| PROBLEM DETAILS |
Once the pictures are set aside, copy the records below exactly as they stand.

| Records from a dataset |
◆ ◆ ◆ ◆ ◆ ◆ ◆
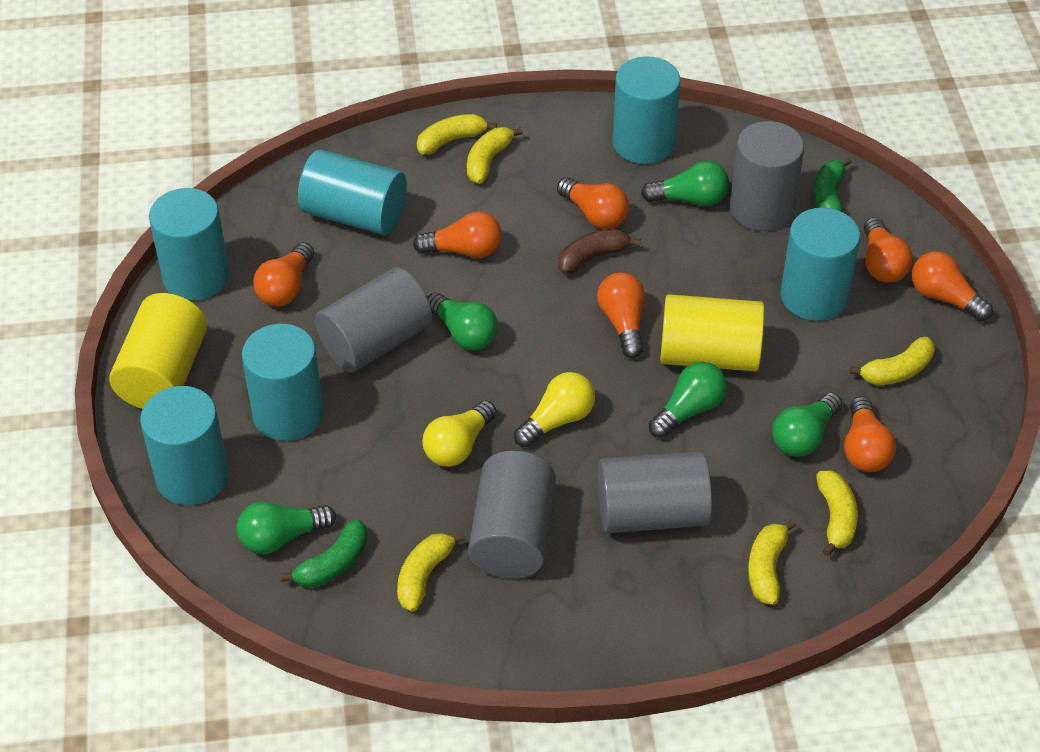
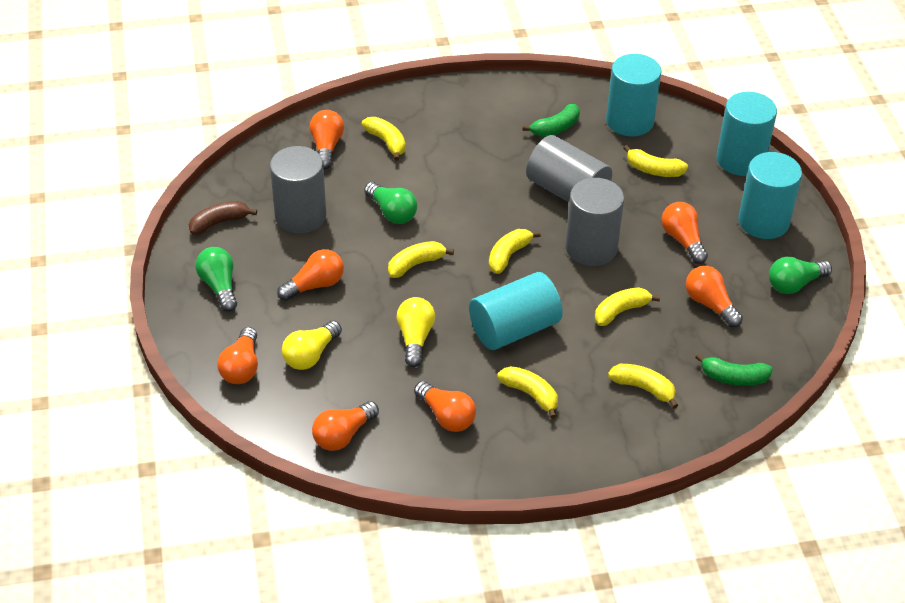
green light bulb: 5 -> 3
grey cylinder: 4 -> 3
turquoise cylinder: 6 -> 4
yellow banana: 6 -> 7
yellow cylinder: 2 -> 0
◆ ◆ ◆ ◆ ◆ ◆ ◆
| ANSWER TO THIS PROBLEM |
green light bulb: 5 -> 3
grey cylinder: 4 -> 3
turquoise cylinder: 6 -> 4
yellow banana: 6 -> 7
yellow cylinder: 2 -> 0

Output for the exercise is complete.